__Directions for this task__: Transcribe exactly everything in the data below from the line containing "in turquoise <393,309>" down to the line containing "in green <640,440>", both lines included and nothing further.

__Provided records__:

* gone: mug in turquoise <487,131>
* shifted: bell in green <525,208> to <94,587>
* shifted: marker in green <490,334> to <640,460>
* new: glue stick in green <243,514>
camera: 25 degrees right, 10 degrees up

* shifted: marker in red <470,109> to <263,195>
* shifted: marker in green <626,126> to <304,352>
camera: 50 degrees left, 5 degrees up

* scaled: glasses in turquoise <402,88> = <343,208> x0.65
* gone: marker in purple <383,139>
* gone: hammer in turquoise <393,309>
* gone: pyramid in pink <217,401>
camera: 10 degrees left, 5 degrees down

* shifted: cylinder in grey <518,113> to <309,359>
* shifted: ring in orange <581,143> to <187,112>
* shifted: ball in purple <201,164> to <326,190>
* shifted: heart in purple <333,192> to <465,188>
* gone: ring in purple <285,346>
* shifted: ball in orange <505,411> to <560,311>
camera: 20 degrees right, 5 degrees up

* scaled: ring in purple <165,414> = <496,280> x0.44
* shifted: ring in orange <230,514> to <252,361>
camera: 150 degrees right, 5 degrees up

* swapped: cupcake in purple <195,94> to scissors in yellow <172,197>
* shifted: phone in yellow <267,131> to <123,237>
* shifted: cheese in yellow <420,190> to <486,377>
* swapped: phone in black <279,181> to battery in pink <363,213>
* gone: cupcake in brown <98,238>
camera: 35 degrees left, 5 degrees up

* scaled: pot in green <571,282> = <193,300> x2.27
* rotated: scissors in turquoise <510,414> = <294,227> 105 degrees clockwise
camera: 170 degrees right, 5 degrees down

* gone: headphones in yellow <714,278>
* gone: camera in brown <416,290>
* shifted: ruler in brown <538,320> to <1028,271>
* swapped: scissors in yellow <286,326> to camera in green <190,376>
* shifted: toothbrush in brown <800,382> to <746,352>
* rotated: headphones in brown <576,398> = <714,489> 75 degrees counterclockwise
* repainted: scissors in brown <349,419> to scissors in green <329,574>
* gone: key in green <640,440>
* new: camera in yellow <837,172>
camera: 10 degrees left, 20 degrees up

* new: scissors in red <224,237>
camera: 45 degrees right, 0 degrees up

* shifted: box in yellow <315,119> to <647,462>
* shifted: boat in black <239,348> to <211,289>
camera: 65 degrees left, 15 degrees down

__Expected output__:
* gone: hammer in turquoise <393,309>
* gone: pyramid in pink <217,401>
camera: 10 degrees left, 5 degrees down

* shifted: cylinder in grey <518,113> to <309,359>
* shifted: ring in orange <581,143> to <187,112>
* shifted: ball in purple <201,164> to <326,190>
* shifted: heart in purple <333,192> to <465,188>
* gone: ring in purple <285,346>
* shifted: ball in orange <505,411> to <560,311>
camera: 20 degrees right, 5 degrees up

* scaled: ring in purple <165,414> = <496,280> x0.44
* shifted: ring in orange <230,514> to <252,361>
camera: 150 degrees right, 5 degrees up

* swapped: cupcake in purple <195,94> to scissors in yellow <172,197>
* shifted: phone in yellow <267,131> to <123,237>
* shifted: cheese in yellow <420,190> to <486,377>
* swapped: phone in black <279,181> to battery in pink <363,213>
* gone: cupcake in brown <98,238>
camera: 35 degrees left, 5 degrees up

* scaled: pot in green <571,282> = <193,300> x2.27
* rotated: scissors in turquoise <510,414> = <294,227> 105 degrees clockwise
camera: 170 degrees right, 5 degrees down

* gone: headphones in yellow <714,278>
* gone: camera in brown <416,290>
* shifted: ruler in brown <538,320> to <1028,271>
* swapped: scissors in yellow <286,326> to camera in green <190,376>
* shifted: toothbrush in brown <800,382> to <746,352>
* rotated: headphones in brown <576,398> = <714,489> 75 degrees counterclockwise
* repainted: scissors in brown <349,419> to scissors in green <329,574>
* gone: key in green <640,440>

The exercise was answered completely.